_Supplied records:_

━━━━━━━━━━━━━━━━

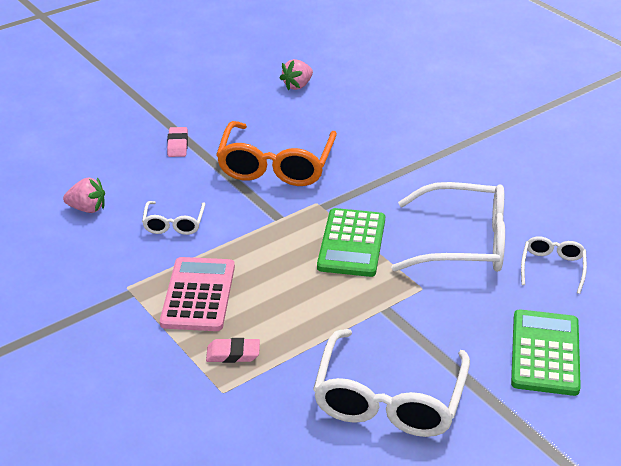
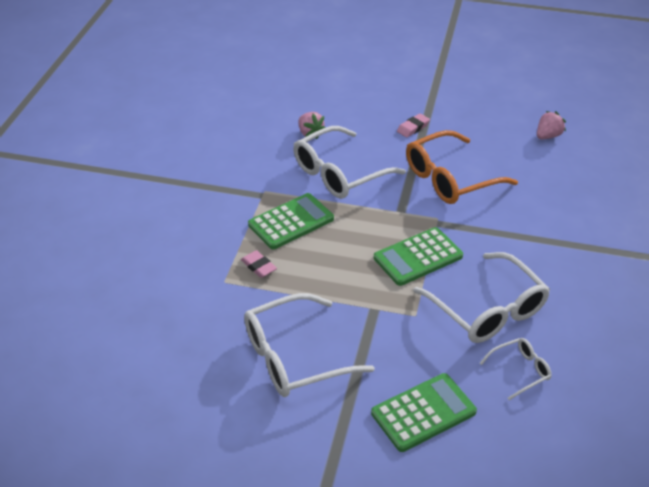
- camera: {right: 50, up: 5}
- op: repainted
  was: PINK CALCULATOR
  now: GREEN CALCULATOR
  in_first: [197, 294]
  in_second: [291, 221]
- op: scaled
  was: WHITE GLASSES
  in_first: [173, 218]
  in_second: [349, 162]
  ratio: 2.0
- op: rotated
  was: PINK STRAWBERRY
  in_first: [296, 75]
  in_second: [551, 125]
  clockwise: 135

━━━━━━━━━━━━━━━━

_Requirement:_ Every line above should be output exactly, except for the pictures.

_Written answer:_
- camera: {right: 50, up: 5}
- op: repainted
  was: PINK CALCULATOR
  now: GREEN CALCULATOR
  in_first: [197, 294]
  in_second: [291, 221]
- op: scaled
  was: WHITE GLASSES
  in_first: [173, 218]
  in_second: [349, 162]
  ratio: 2.0
- op: rotated
  was: PINK STRAWBERRY
  in_first: [296, 75]
  in_second: [551, 125]
  clockwise: 135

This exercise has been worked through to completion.